-- INPUT follows --

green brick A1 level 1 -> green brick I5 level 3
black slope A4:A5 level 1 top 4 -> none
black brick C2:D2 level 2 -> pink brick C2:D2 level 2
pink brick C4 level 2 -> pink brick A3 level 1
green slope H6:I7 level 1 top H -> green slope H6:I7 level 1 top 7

-- INPUT concluded --

WHAT YOU WILL DO >>
Retype the whole of the listing. Nothing may be altered or omitted.

TASK RESPONSE >>
green brick A1 level 1 -> green brick I5 level 3
black slope A4:A5 level 1 top 4 -> none
black brick C2:D2 level 2 -> pink brick C2:D2 level 2
pink brick C4 level 2 -> pink brick A3 level 1
green slope H6:I7 level 1 top H -> green slope H6:I7 level 1 top 7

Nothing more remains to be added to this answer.